**EXERCISE DATA**

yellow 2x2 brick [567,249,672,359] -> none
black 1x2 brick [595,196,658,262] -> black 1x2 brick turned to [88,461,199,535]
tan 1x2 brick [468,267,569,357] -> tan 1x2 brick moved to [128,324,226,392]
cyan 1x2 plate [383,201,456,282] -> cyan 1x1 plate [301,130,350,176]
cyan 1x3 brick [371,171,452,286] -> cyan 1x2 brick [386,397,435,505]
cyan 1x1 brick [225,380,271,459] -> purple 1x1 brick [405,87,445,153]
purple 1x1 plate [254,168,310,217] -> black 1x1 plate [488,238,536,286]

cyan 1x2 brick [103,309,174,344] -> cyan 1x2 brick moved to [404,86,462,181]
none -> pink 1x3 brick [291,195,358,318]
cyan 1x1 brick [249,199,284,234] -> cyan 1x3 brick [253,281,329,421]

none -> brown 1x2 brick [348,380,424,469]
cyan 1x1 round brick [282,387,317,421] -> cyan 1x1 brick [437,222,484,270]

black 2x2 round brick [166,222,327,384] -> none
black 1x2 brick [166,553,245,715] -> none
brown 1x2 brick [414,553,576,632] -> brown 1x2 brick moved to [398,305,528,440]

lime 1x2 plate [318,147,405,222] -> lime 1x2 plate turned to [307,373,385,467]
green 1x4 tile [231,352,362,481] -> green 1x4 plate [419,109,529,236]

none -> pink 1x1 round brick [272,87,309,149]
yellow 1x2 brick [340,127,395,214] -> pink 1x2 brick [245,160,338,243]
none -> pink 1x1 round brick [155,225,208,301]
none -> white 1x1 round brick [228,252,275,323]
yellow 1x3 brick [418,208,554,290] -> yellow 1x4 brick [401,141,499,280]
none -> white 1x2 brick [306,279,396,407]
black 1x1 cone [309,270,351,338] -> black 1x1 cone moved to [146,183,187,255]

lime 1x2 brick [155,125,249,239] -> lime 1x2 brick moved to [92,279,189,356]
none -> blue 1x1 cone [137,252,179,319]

**REQUIRED WORK**
Could you print exactly the lines from the one containing "cyan 1x1 brick [249,199,284,234]" through the last line of the records above?

**COMPLETED TASK**
cyan 1x1 brick [249,199,284,234] -> cyan 1x3 brick [253,281,329,421]

none -> brown 1x2 brick [348,380,424,469]
cyan 1x1 round brick [282,387,317,421] -> cyan 1x1 brick [437,222,484,270]

black 2x2 round brick [166,222,327,384] -> none
black 1x2 brick [166,553,245,715] -> none
brown 1x2 brick [414,553,576,632] -> brown 1x2 brick moved to [398,305,528,440]

lime 1x2 plate [318,147,405,222] -> lime 1x2 plate turned to [307,373,385,467]
green 1x4 tile [231,352,362,481] -> green 1x4 plate [419,109,529,236]

none -> pink 1x1 round brick [272,87,309,149]
yellow 1x2 brick [340,127,395,214] -> pink 1x2 brick [245,160,338,243]
none -> pink 1x1 round brick [155,225,208,301]
none -> white 1x1 round brick [228,252,275,323]
yellow 1x3 brick [418,208,554,290] -> yellow 1x4 brick [401,141,499,280]
none -> white 1x2 brick [306,279,396,407]
black 1x1 cone [309,270,351,338] -> black 1x1 cone moved to [146,183,187,255]

lime 1x2 brick [155,125,249,239] -> lime 1x2 brick moved to [92,279,189,356]
none -> blue 1x1 cone [137,252,179,319]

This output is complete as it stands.